Scan the material below for "turquoise", then return each line that contains it.

*** Opening Information supplied ***

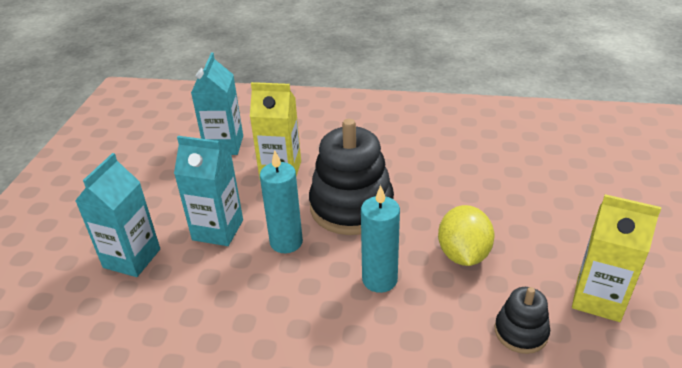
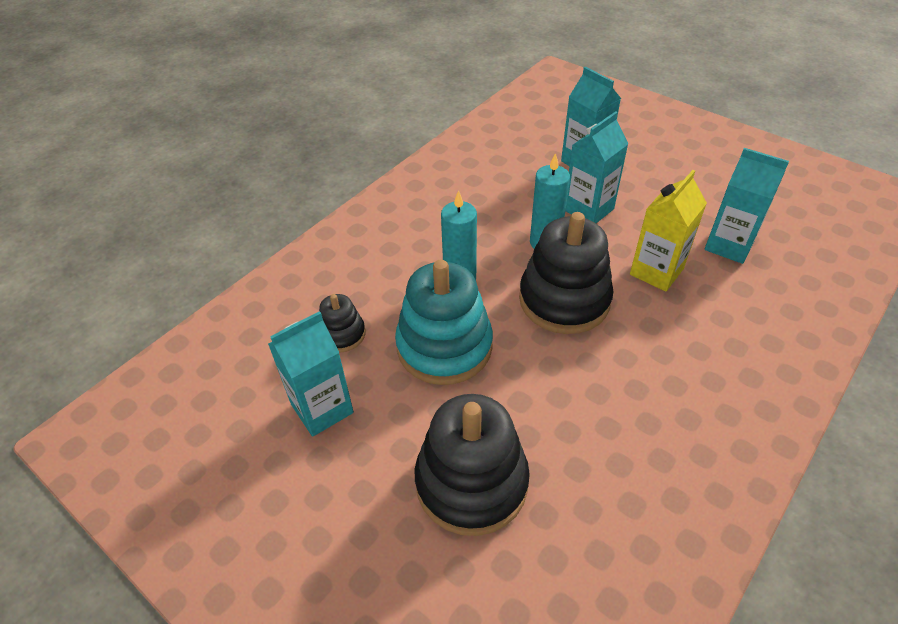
camera: 120 degrees right, 10 degrees up
yellow lemon [438,205,495,266] -> turquoise stacking toy [395,260,493,385]
yellow carton [572,194,661,322] -> turquoise carton [268,311,354,437]
none -> black stacking toy [415,394,530,536]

*** Closing Information supplied ***

**Result below:**
yellow lemon [438,205,495,266] -> turquoise stacking toy [395,260,493,385]
yellow carton [572,194,661,322] -> turquoise carton [268,311,354,437]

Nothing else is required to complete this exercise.